Saved entries
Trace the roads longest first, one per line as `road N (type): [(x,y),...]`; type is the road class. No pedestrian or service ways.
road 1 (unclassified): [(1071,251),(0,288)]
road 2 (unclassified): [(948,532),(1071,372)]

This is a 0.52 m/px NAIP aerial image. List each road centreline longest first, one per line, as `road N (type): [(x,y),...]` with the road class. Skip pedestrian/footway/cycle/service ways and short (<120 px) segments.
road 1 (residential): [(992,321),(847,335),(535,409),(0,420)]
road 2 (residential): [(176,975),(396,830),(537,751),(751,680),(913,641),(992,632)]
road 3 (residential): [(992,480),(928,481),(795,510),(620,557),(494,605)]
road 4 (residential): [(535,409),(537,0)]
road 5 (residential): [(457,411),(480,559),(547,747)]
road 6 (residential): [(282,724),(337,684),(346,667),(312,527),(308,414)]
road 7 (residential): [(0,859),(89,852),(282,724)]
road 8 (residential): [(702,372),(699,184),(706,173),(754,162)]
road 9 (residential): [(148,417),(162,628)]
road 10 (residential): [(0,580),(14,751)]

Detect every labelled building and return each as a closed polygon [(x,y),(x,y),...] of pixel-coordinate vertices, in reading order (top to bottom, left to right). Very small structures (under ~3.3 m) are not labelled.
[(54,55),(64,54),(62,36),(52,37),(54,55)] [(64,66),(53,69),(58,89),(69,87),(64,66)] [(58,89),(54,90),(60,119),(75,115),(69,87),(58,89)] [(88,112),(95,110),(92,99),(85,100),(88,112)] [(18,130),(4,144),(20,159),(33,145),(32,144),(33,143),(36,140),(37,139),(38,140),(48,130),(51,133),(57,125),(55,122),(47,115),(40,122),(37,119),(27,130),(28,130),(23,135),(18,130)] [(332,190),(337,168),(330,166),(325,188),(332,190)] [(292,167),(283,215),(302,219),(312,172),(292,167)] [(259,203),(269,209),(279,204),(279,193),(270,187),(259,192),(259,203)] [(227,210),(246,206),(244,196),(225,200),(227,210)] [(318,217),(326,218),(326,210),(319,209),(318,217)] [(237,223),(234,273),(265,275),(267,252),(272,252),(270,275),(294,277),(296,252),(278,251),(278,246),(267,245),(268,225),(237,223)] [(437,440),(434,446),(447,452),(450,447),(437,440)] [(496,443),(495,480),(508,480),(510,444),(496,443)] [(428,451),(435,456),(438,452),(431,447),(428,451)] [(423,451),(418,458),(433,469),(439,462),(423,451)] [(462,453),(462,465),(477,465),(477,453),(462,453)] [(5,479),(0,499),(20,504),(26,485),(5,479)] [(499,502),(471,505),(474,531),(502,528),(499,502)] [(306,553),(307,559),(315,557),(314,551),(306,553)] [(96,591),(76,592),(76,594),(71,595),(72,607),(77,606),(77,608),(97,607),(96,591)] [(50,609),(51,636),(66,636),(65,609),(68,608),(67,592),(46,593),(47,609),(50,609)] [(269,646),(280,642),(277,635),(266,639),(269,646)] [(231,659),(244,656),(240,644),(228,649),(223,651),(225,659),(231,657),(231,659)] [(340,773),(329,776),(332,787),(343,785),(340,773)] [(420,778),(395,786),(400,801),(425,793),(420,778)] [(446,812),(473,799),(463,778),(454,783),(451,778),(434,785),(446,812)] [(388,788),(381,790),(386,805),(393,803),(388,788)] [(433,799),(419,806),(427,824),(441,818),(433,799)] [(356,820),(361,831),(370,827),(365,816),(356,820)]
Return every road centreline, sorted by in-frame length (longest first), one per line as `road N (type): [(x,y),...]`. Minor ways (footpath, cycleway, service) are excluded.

• TASK GOAL:
Retype all of the records above without a single alteration.

• EXERCISE ANSWER:
Trace the roads longest first, one per line as `road N (type): [(x,y),...]`; type is the road class. No pedestrian or service ways.
road 1 (unclassified): [(1071,251),(0,288)]
road 2 (unclassified): [(948,532),(1071,372)]

This is a 0.52 m/px NAIP aerial image. List each road centreline longest first, one per line, as `road N (type): [(x,y),...]` with the road class. Skip pedestrian/footway/cycle/service ways and short (<120 px) segments.
road 1 (residential): [(992,321),(847,335),(535,409),(0,420)]
road 2 (residential): [(176,975),(396,830),(537,751),(751,680),(913,641),(992,632)]
road 3 (residential): [(992,480),(928,481),(795,510),(620,557),(494,605)]
road 4 (residential): [(535,409),(537,0)]
road 5 (residential): [(457,411),(480,559),(547,747)]
road 6 (residential): [(282,724),(337,684),(346,667),(312,527),(308,414)]
road 7 (residential): [(0,859),(89,852),(282,724)]
road 8 (residential): [(702,372),(699,184),(706,173),(754,162)]
road 9 (residential): [(148,417),(162,628)]
road 10 (residential): [(0,580),(14,751)]

Detect every labelled building and return each as a closed polygon [(x,y),(x,y),...] of pixel-coordinate vertices, in reading order (top to bottom, left to right). Very small structures (under ~3.3 m) are not labelled.
[(54,55),(64,54),(62,36),(52,37),(54,55)] [(64,66),(53,69),(58,89),(69,87),(64,66)] [(58,89),(54,90),(60,119),(75,115),(69,87),(58,89)] [(88,112),(95,110),(92,99),(85,100),(88,112)] [(18,130),(4,144),(20,159),(33,145),(32,144),(33,143),(36,140),(37,139),(38,140),(48,130),(51,133),(57,125),(55,122),(47,115),(40,122),(37,119),(27,130),(28,130),(23,135),(18,130)] [(332,190),(337,168),(330,166),(325,188),(332,190)] [(292,167),(283,215),(302,219),(312,172),(292,167)] [(259,203),(269,209),(279,204),(279,193),(270,187),(259,192),(259,203)] [(227,210),(246,206),(244,196),(225,200),(227,210)] [(318,217),(326,218),(326,210),(319,209),(318,217)] [(237,223),(234,273),(265,275),(267,252),(272,252),(270,275),(294,277),(296,252),(278,251),(278,246),(267,245),(268,225),(237,223)] [(437,440),(434,446),(447,452),(450,447),(437,440)] [(496,443),(495,480),(508,480),(510,444),(496,443)] [(428,451),(435,456),(438,452),(431,447),(428,451)] [(423,451),(418,458),(433,469),(439,462),(423,451)] [(462,453),(462,465),(477,465),(477,453),(462,453)] [(5,479),(0,499),(20,504),(26,485),(5,479)] [(499,502),(471,505),(474,531),(502,528),(499,502)] [(306,553),(307,559),(315,557),(314,551),(306,553)] [(96,591),(76,592),(76,594),(71,595),(72,607),(77,606),(77,608),(97,607),(96,591)] [(50,609),(51,636),(66,636),(65,609),(68,608),(67,592),(46,593),(47,609),(50,609)] [(269,646),(280,642),(277,635),(266,639),(269,646)] [(231,659),(244,656),(240,644),(228,649),(223,651),(225,659),(231,657),(231,659)] [(340,773),(329,776),(332,787),(343,785),(340,773)] [(420,778),(395,786),(400,801),(425,793),(420,778)] [(446,812),(473,799),(463,778),(454,783),(451,778),(434,785),(446,812)] [(388,788),(381,790),(386,805),(393,803),(388,788)] [(433,799),(419,806),(427,824),(441,818),(433,799)] [(356,820),(361,831),(370,827),(365,816),(356,820)]
Return every road centreline, sorted by in-frame length (longest first), one per line as `road N (type): [(x,y),...]`. Minor ways (footpath, cycleway, service) are excluded.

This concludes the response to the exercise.